Task goal: For the listing below, output exactly the lines from the line with "orange box: 3 -> 1" up to and including the line with "yellow ring: 7 -> 9", and no other lines.

Data:
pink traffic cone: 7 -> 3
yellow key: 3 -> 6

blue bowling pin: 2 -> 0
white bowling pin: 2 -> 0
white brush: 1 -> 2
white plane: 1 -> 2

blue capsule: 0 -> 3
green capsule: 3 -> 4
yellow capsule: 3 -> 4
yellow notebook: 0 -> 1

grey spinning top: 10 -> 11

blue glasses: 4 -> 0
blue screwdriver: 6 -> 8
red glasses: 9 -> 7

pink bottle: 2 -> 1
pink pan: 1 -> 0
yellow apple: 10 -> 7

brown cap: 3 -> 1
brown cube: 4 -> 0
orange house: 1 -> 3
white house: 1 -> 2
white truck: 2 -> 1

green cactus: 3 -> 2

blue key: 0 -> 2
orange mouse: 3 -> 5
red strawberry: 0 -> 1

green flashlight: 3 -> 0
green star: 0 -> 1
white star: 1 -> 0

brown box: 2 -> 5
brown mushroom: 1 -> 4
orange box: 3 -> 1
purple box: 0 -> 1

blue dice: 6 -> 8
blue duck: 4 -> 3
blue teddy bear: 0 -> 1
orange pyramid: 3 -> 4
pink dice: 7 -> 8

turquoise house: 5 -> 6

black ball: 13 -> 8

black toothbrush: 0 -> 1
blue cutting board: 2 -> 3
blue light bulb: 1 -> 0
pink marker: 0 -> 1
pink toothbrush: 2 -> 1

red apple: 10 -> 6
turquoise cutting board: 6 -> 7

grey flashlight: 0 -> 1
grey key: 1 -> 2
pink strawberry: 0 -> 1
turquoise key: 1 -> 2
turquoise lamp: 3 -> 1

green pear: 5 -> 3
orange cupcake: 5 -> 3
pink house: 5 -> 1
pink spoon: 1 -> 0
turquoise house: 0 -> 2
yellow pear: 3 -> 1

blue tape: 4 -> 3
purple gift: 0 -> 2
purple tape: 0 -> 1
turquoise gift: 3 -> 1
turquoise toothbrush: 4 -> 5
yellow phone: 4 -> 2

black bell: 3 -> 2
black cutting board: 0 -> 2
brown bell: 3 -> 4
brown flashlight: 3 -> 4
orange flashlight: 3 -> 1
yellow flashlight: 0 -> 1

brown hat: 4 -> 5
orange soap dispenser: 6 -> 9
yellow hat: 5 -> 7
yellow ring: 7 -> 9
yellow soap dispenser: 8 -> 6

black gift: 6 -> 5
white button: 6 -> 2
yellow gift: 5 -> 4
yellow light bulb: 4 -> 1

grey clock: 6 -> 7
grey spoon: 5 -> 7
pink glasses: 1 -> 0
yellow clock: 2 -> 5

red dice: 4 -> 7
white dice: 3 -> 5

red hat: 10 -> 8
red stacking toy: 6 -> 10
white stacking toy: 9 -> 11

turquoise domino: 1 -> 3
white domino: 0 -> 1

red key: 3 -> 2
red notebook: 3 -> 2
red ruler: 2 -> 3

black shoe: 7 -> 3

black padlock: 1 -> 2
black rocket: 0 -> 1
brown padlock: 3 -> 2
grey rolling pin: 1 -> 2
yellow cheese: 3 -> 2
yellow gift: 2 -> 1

Task answer:
orange box: 3 -> 1
purple box: 0 -> 1

blue dice: 6 -> 8
blue duck: 4 -> 3
blue teddy bear: 0 -> 1
orange pyramid: 3 -> 4
pink dice: 7 -> 8

turquoise house: 5 -> 6

black ball: 13 -> 8

black toothbrush: 0 -> 1
blue cutting board: 2 -> 3
blue light bulb: 1 -> 0
pink marker: 0 -> 1
pink toothbrush: 2 -> 1

red apple: 10 -> 6
turquoise cutting board: 6 -> 7

grey flashlight: 0 -> 1
grey key: 1 -> 2
pink strawberry: 0 -> 1
turquoise key: 1 -> 2
turquoise lamp: 3 -> 1

green pear: 5 -> 3
orange cupcake: 5 -> 3
pink house: 5 -> 1
pink spoon: 1 -> 0
turquoise house: 0 -> 2
yellow pear: 3 -> 1

blue tape: 4 -> 3
purple gift: 0 -> 2
purple tape: 0 -> 1
turquoise gift: 3 -> 1
turquoise toothbrush: 4 -> 5
yellow phone: 4 -> 2

black bell: 3 -> 2
black cutting board: 0 -> 2
brown bell: 3 -> 4
brown flashlight: 3 -> 4
orange flashlight: 3 -> 1
yellow flashlight: 0 -> 1

brown hat: 4 -> 5
orange soap dispenser: 6 -> 9
yellow hat: 5 -> 7
yellow ring: 7 -> 9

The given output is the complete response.